* Brief
Copy every line that holds the string "arrow" from the data below.

* Material to process
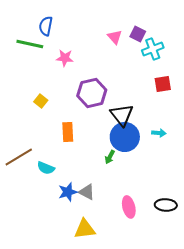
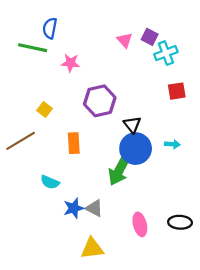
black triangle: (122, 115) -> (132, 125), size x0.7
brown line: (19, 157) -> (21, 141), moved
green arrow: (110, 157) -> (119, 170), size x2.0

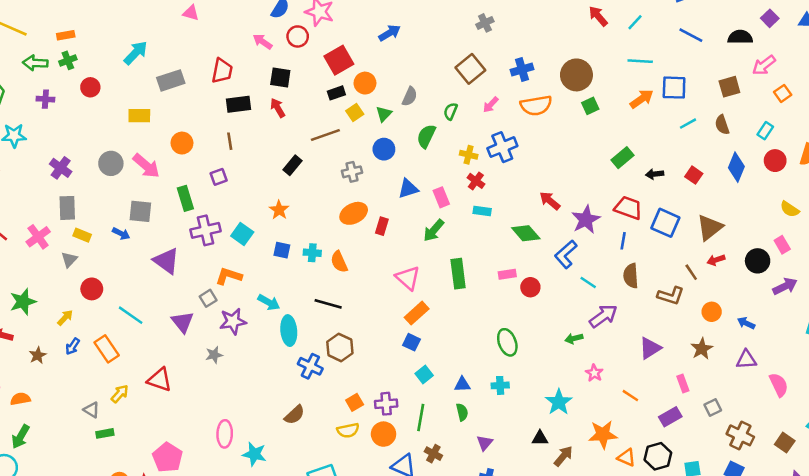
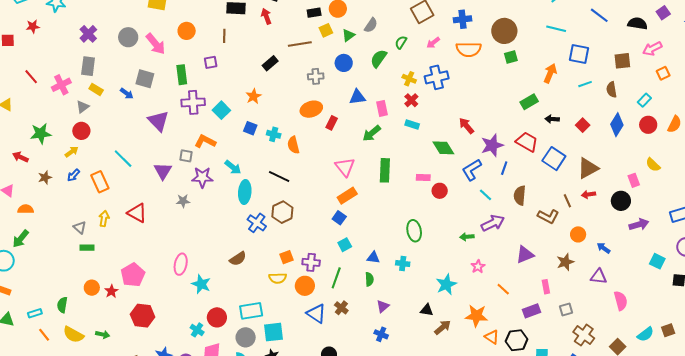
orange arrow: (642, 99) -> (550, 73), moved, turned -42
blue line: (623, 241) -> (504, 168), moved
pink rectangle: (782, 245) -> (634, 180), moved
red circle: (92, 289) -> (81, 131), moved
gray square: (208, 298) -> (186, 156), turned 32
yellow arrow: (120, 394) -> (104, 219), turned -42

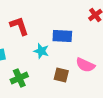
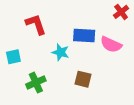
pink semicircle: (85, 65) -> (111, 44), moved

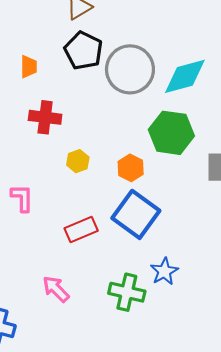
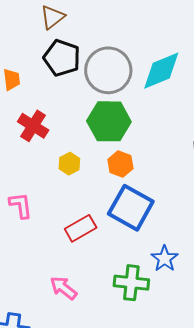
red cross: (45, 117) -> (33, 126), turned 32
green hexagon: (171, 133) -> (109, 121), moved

* Answer to this exercise
green arrow: (110, 157) -> (119, 170), size x2.0
orange arrow: (642, 99) -> (550, 73), moved, turned -42
yellow arrow: (120, 394) -> (104, 219), turned -42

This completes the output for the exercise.